- EXERCISE PROMPT: The lines to return begin at the one containing "yellow triangle: (231, 180)" and end at the final line of the material; output them exactly and only them.

[[ DATA PROVIDED, beginning ]]

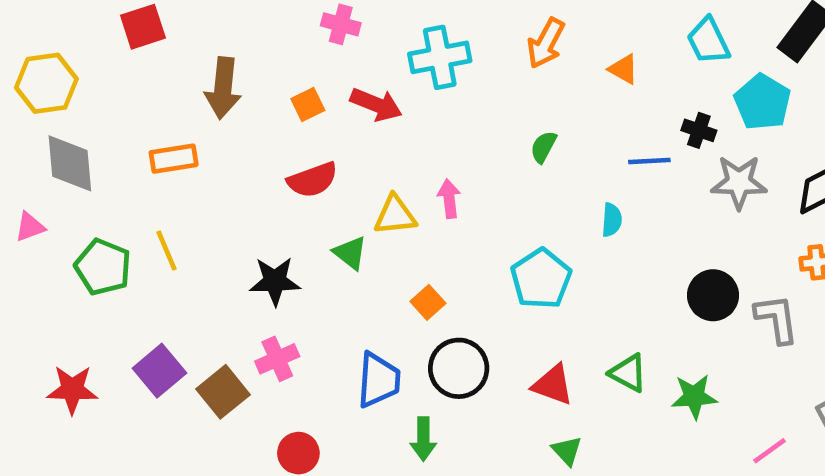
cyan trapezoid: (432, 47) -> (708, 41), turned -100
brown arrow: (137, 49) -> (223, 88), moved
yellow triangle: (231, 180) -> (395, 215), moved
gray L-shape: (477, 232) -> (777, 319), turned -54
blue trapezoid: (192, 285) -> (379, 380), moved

[[ DATA PROVIDED, end ]]

- OUTPUT:
yellow triangle: (231, 180) -> (395, 215), moved
gray L-shape: (477, 232) -> (777, 319), turned -54
blue trapezoid: (192, 285) -> (379, 380), moved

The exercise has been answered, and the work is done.